■ **Aim of the task**
Starting at the line containing "RADIO pin VCC: 5V -> 3V3" and ending at the line containing "SD pin SCK: D6 -> TX", print every line of the material below exactly, both ends included, and stop there.

■ **Data shown**
▶

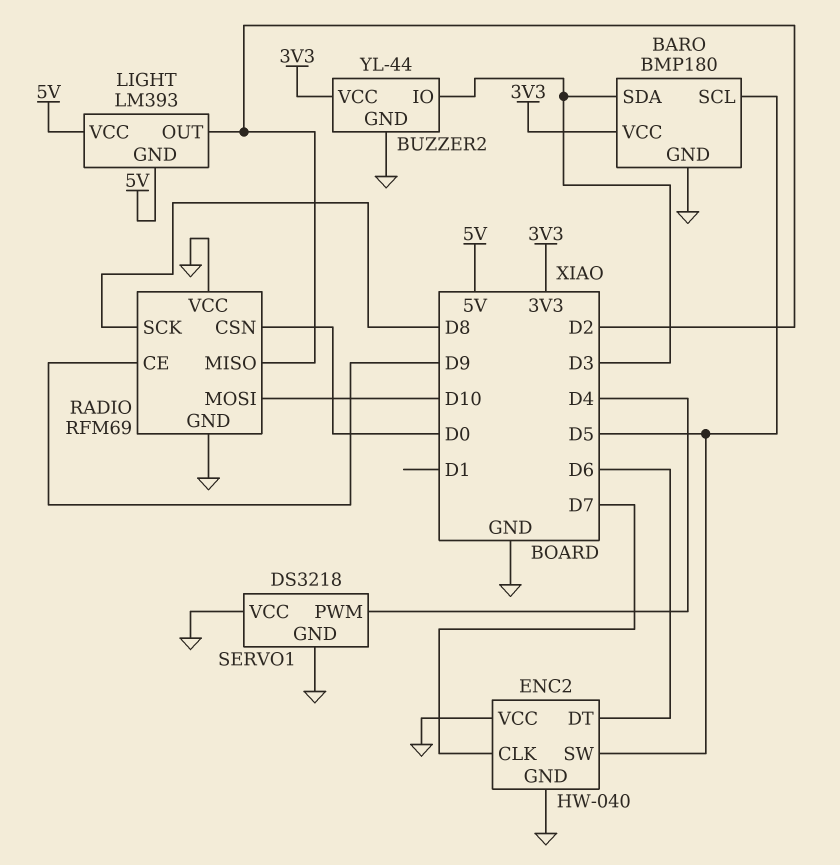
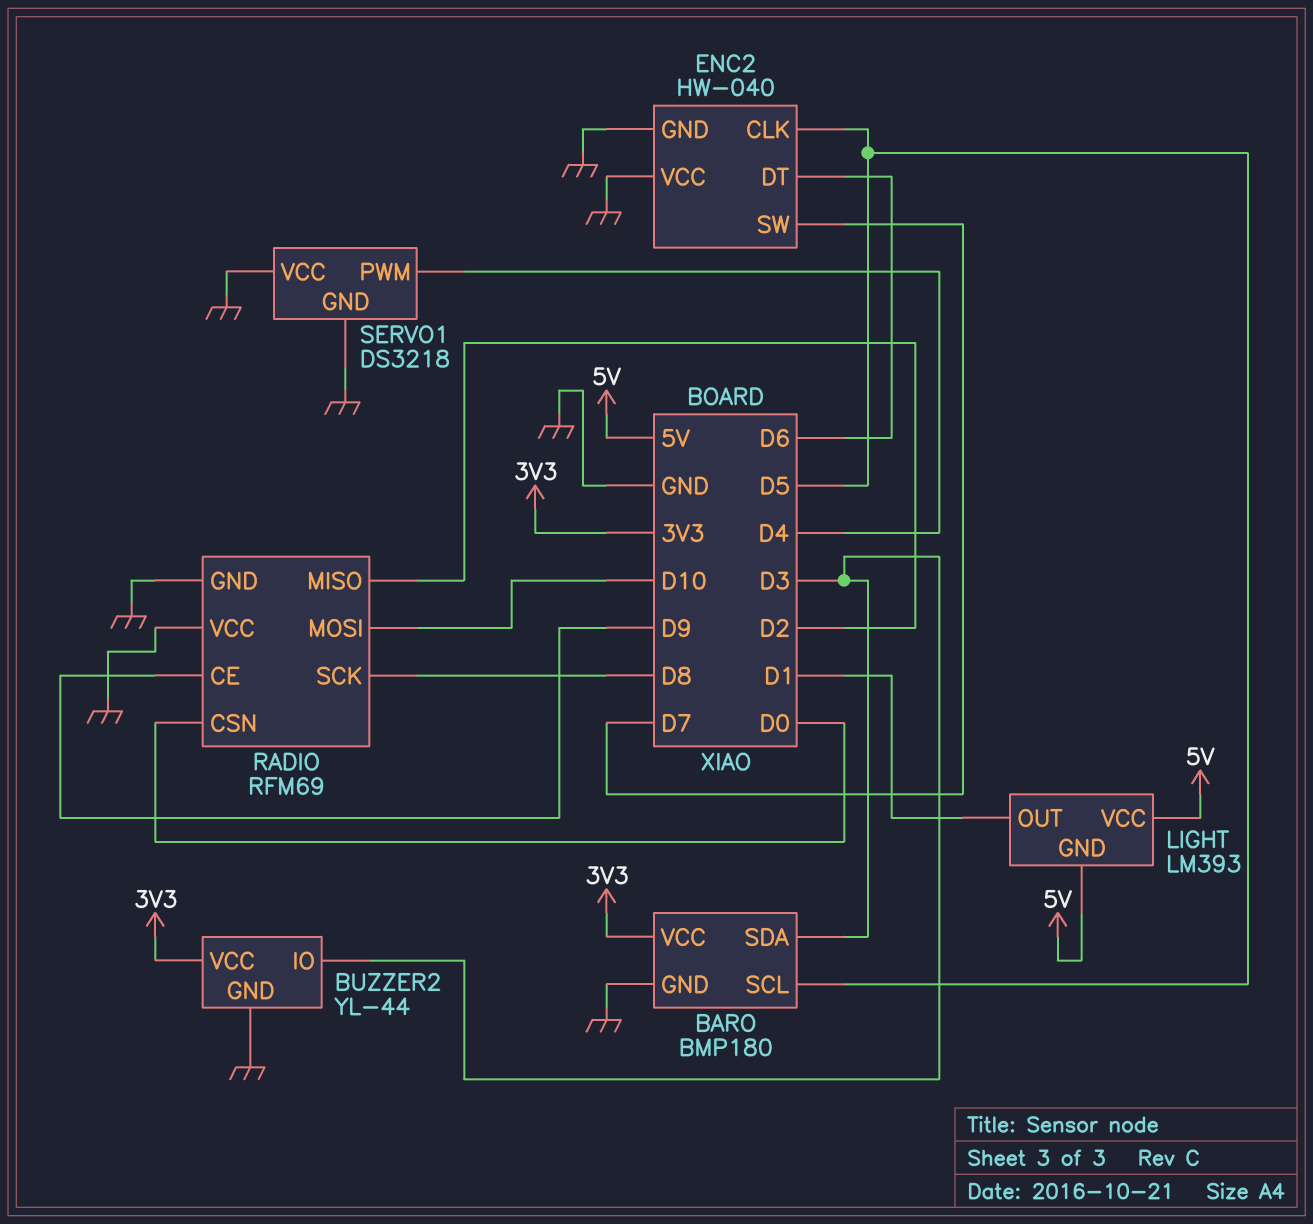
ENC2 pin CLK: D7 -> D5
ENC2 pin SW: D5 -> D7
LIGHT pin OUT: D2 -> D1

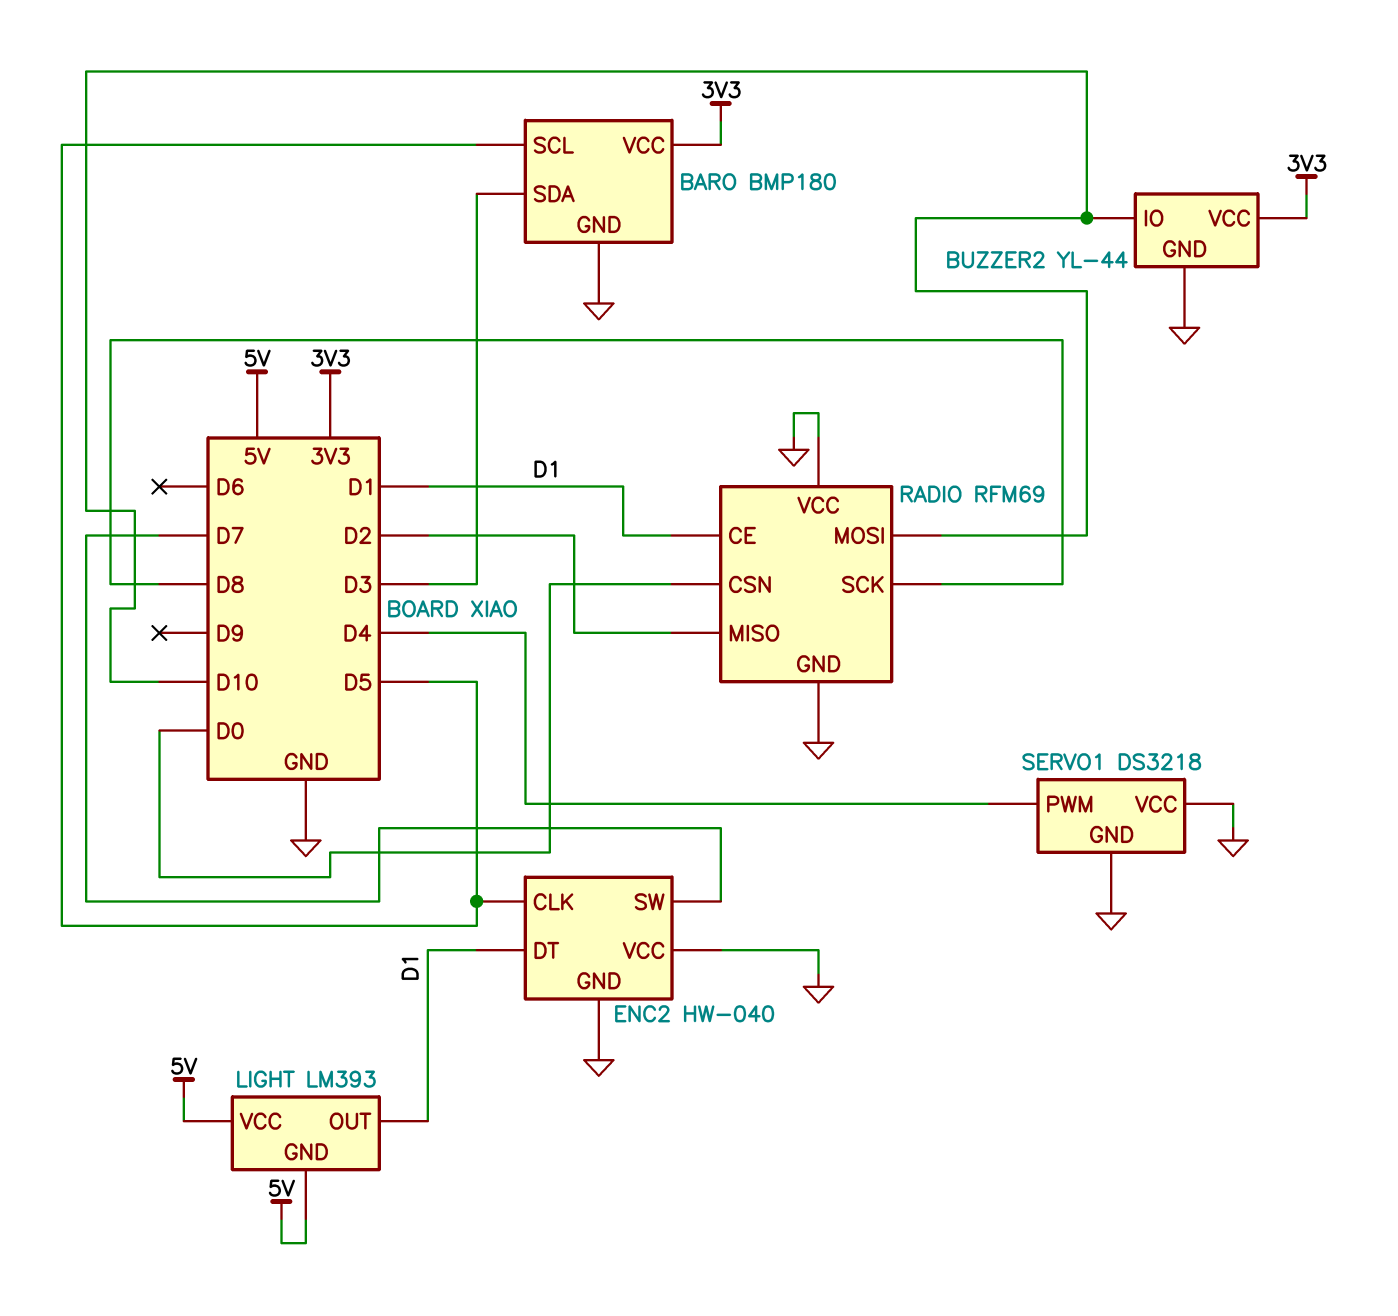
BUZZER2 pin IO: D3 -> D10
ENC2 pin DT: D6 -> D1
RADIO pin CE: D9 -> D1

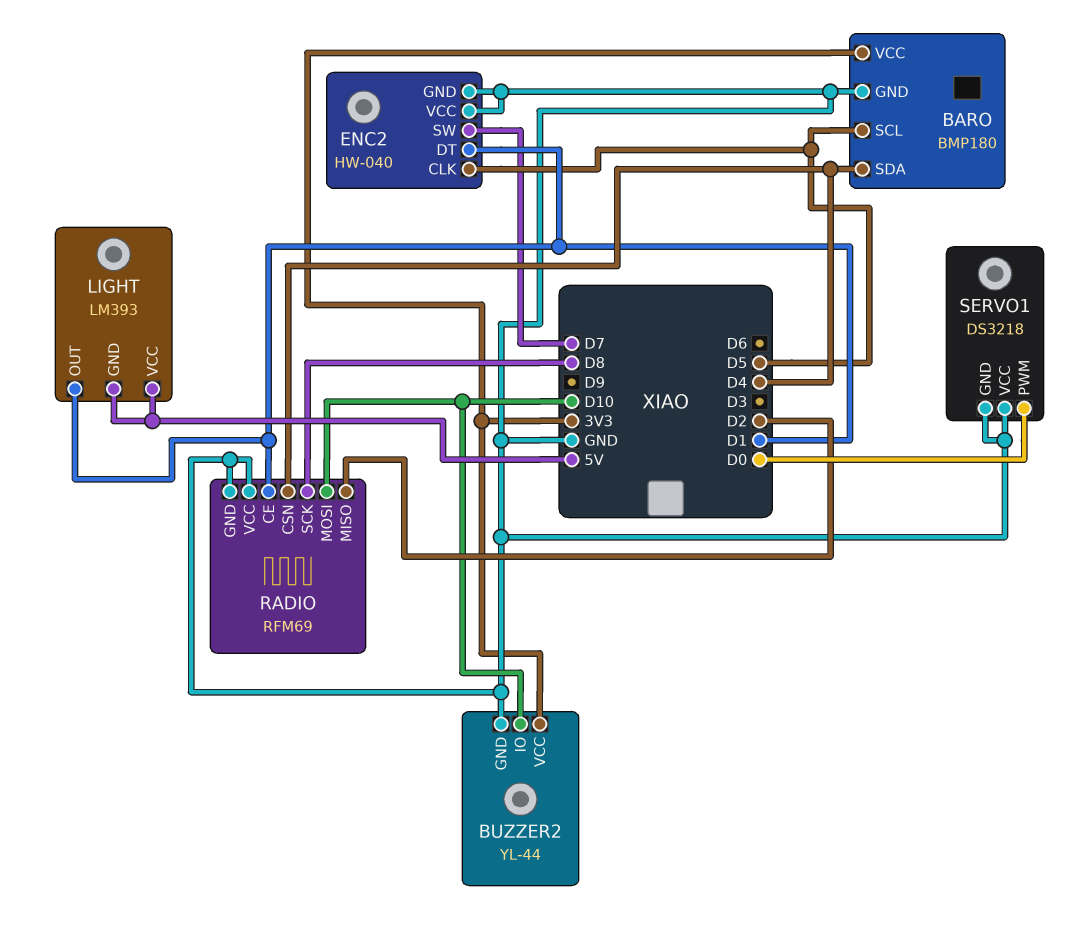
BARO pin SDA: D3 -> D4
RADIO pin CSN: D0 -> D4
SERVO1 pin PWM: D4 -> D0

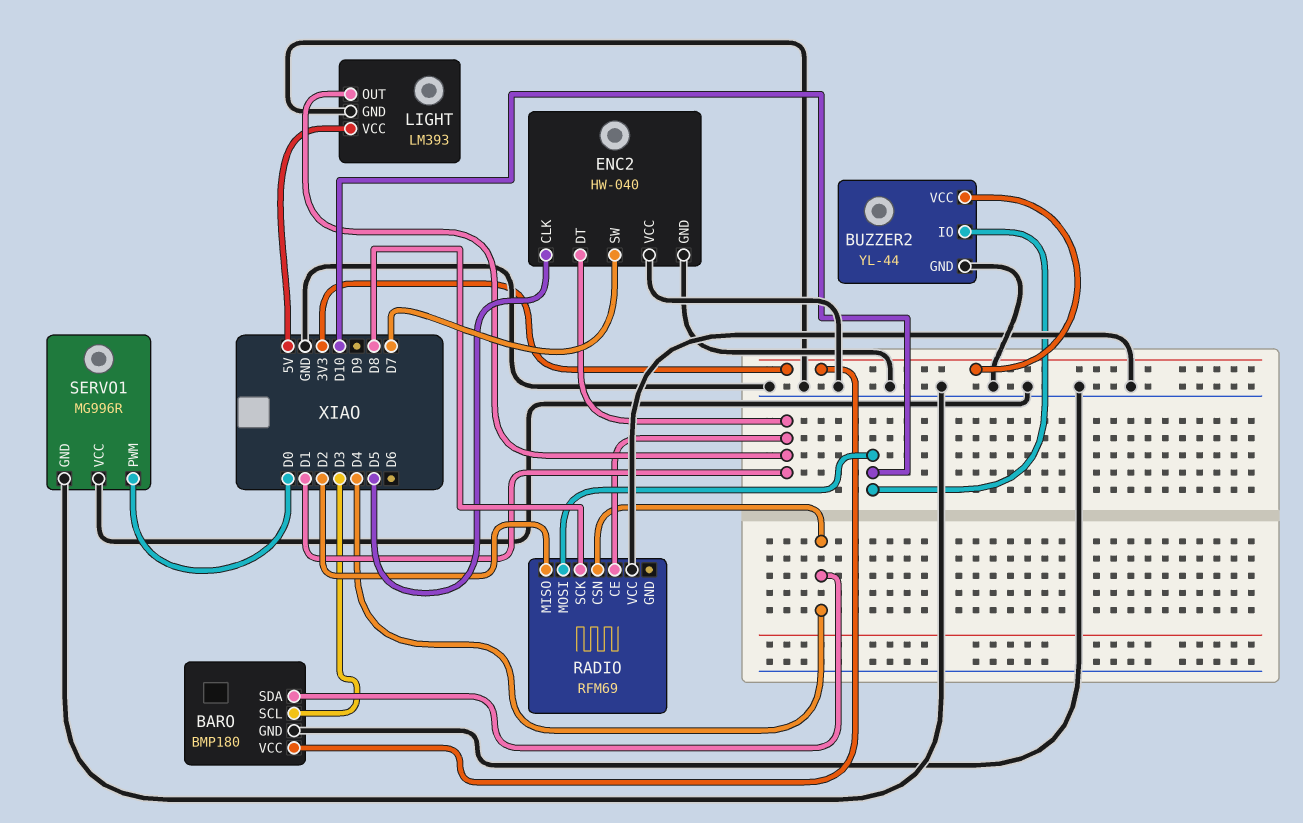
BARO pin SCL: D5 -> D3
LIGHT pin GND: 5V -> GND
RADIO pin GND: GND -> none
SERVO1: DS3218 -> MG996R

◀
▶

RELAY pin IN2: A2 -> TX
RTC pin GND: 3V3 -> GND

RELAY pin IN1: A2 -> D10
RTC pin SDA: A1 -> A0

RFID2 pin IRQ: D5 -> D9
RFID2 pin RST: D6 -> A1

◀
▶

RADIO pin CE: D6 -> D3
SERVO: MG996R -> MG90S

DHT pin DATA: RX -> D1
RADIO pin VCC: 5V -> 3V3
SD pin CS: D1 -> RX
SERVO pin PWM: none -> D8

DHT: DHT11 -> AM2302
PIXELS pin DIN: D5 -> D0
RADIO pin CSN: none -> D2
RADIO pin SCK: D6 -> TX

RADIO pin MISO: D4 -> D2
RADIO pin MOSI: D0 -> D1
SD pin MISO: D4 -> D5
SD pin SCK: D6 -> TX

◀

■ **Output for this exercise**
RADIO pin VCC: 5V -> 3V3
SD pin CS: D1 -> RX
SERVO pin PWM: none -> D8

DHT: DHT11 -> AM2302
PIXELS pin DIN: D5 -> D0
RADIO pin CSN: none -> D2
RADIO pin SCK: D6 -> TX

RADIO pin MISO: D4 -> D2
RADIO pin MOSI: D0 -> D1
SD pin MISO: D4 -> D5
SD pin SCK: D6 -> TX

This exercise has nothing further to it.